> Task item
What you give back should be only the lines from the one holding "red fish: 3 -> 5" through the final line of the records, each reproduced exactly.

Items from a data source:

+===+

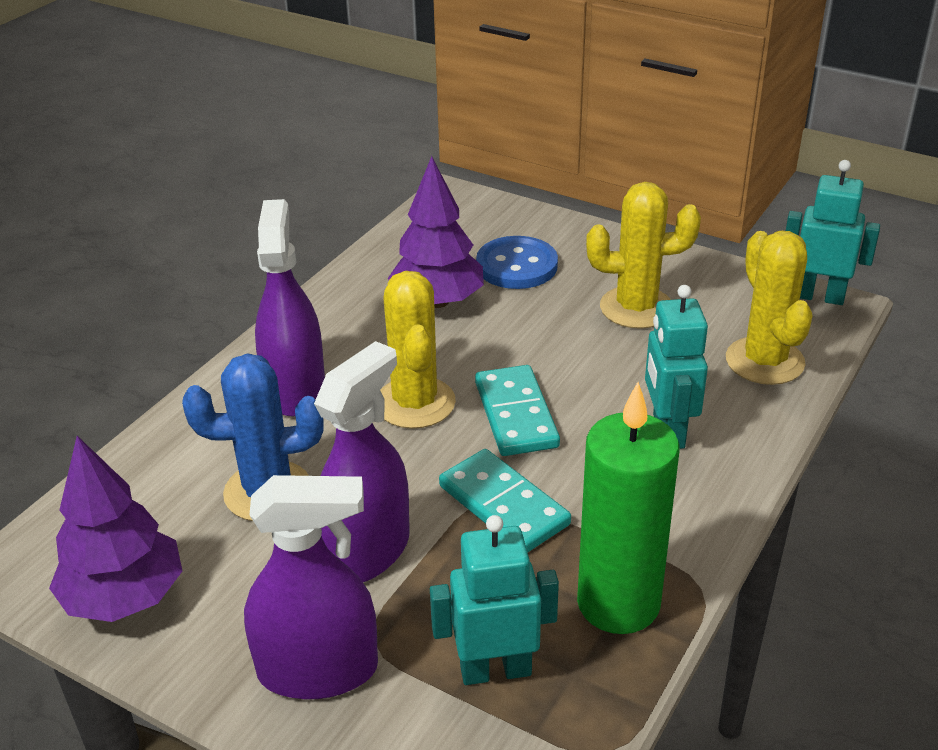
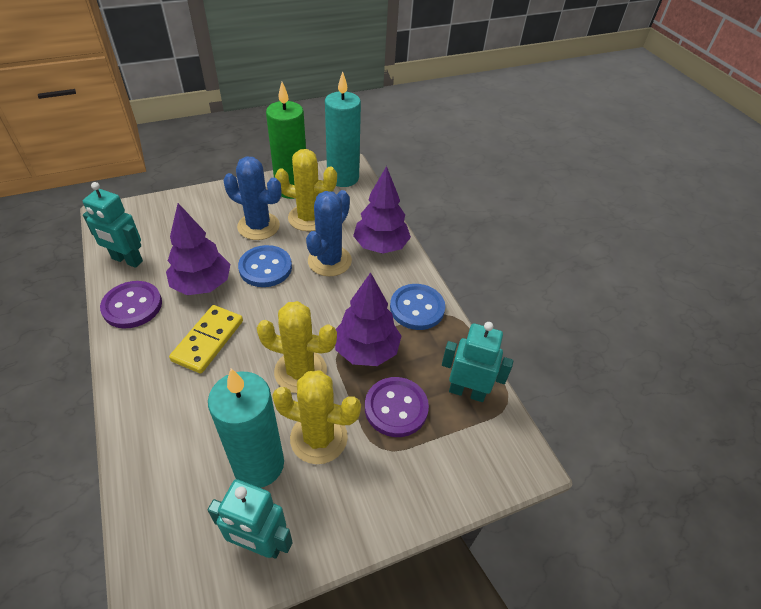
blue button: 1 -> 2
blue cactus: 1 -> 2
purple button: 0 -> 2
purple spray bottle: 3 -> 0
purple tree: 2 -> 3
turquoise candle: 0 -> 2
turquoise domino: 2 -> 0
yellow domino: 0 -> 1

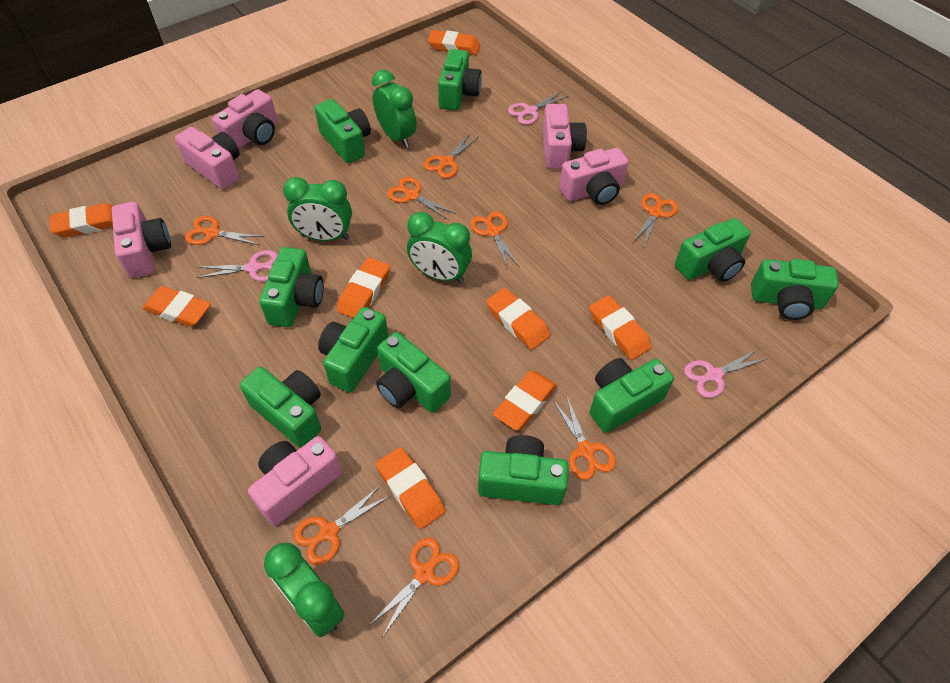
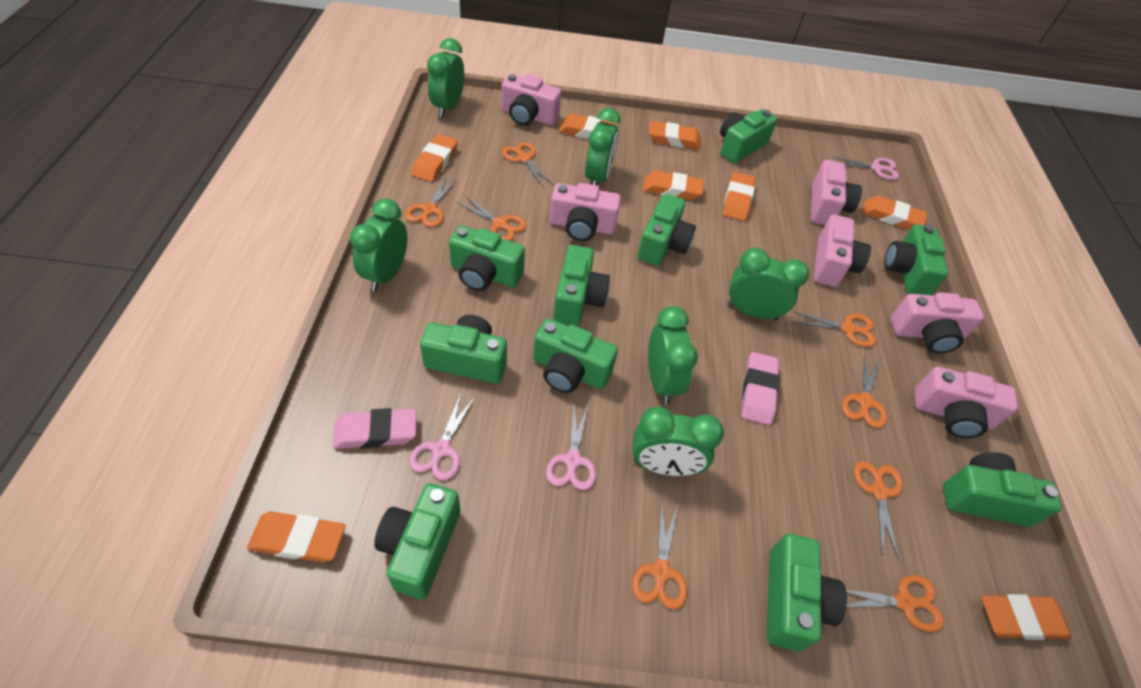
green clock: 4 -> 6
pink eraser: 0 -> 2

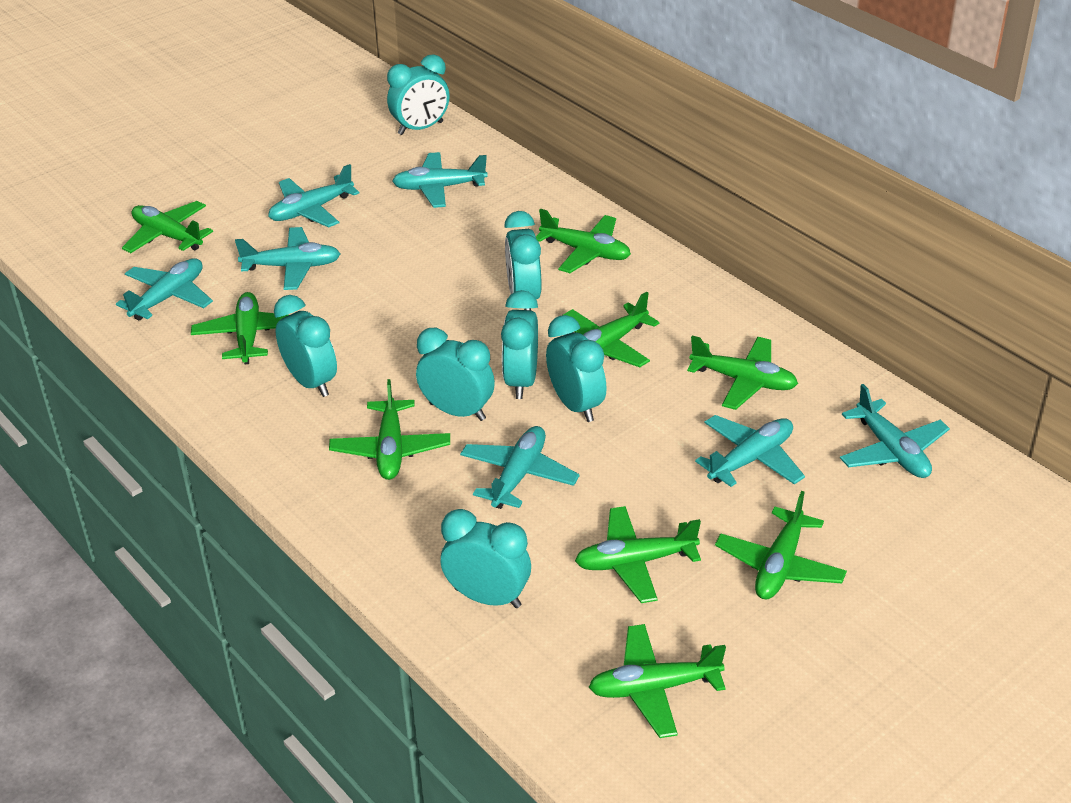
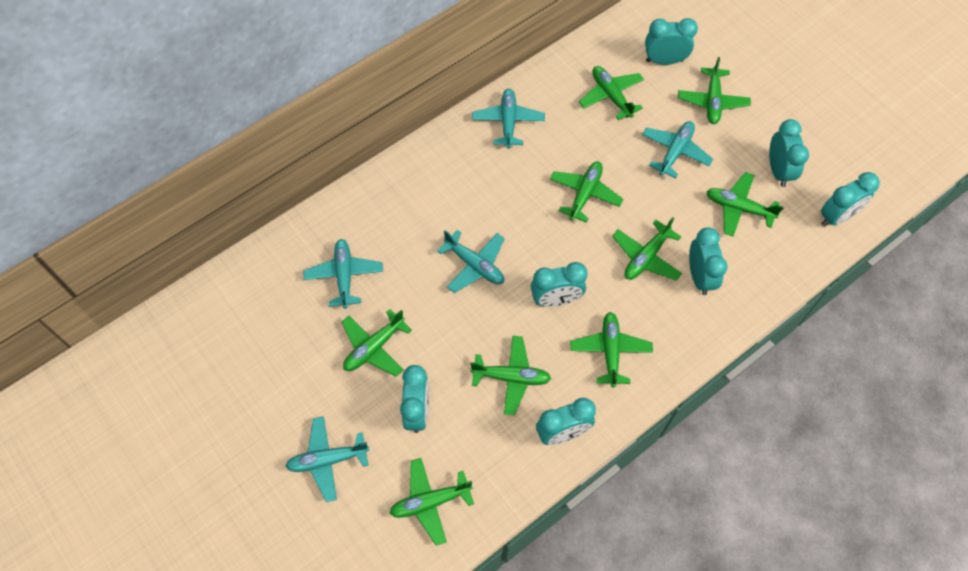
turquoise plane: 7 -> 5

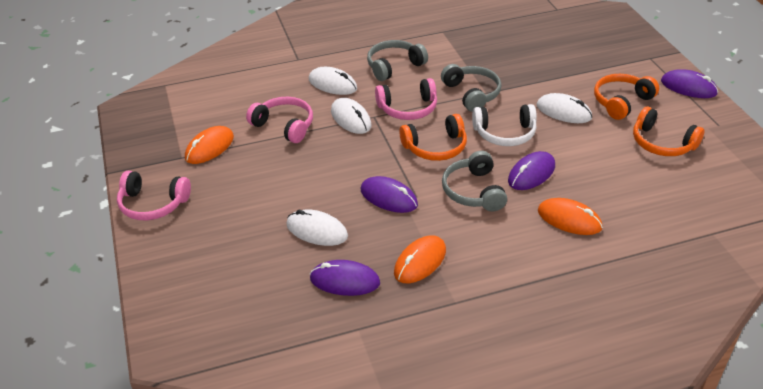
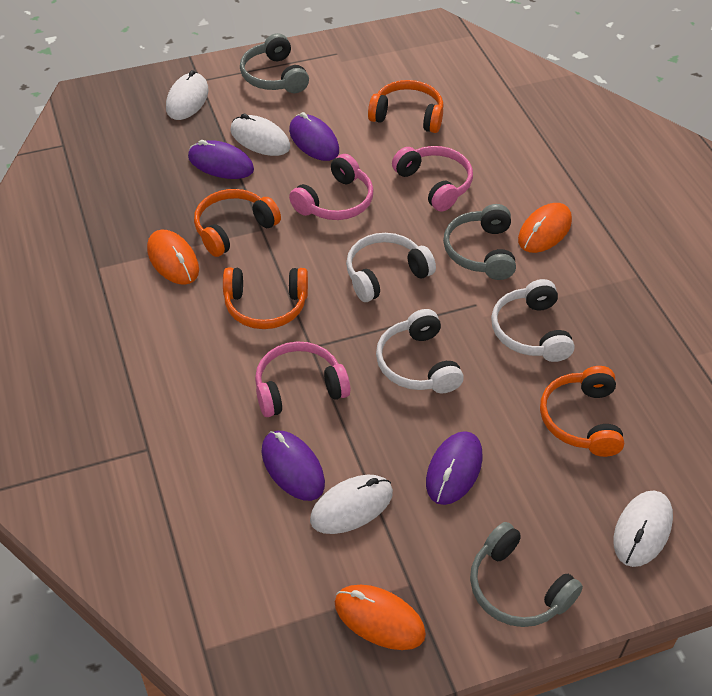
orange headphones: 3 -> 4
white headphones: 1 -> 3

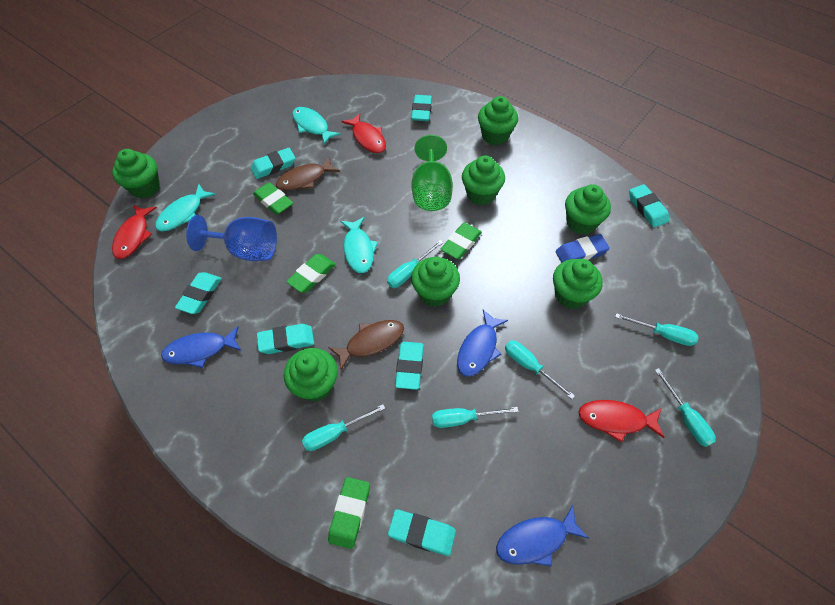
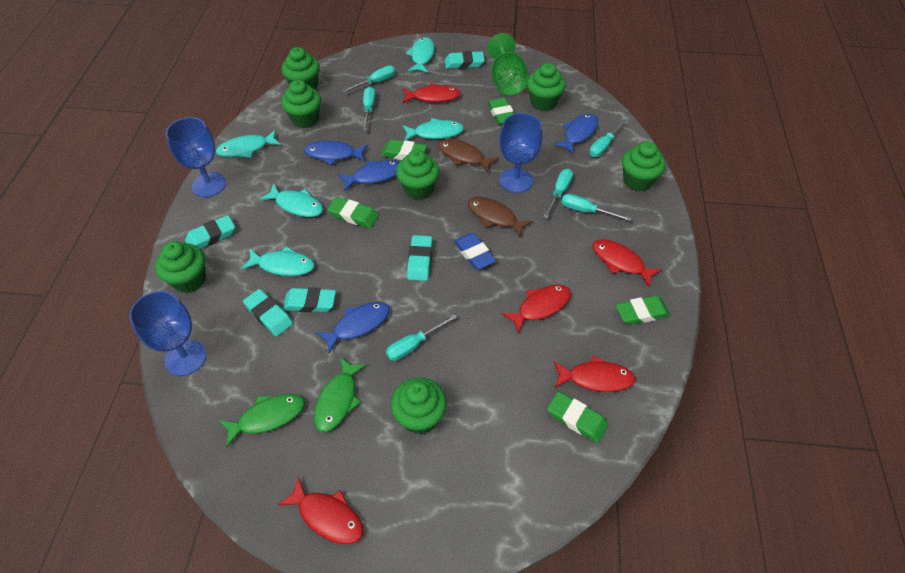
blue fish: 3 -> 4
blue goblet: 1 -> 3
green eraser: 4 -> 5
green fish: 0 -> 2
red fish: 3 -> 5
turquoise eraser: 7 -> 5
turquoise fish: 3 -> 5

+===+

> Response
red fish: 3 -> 5
turquoise eraser: 7 -> 5
turquoise fish: 3 -> 5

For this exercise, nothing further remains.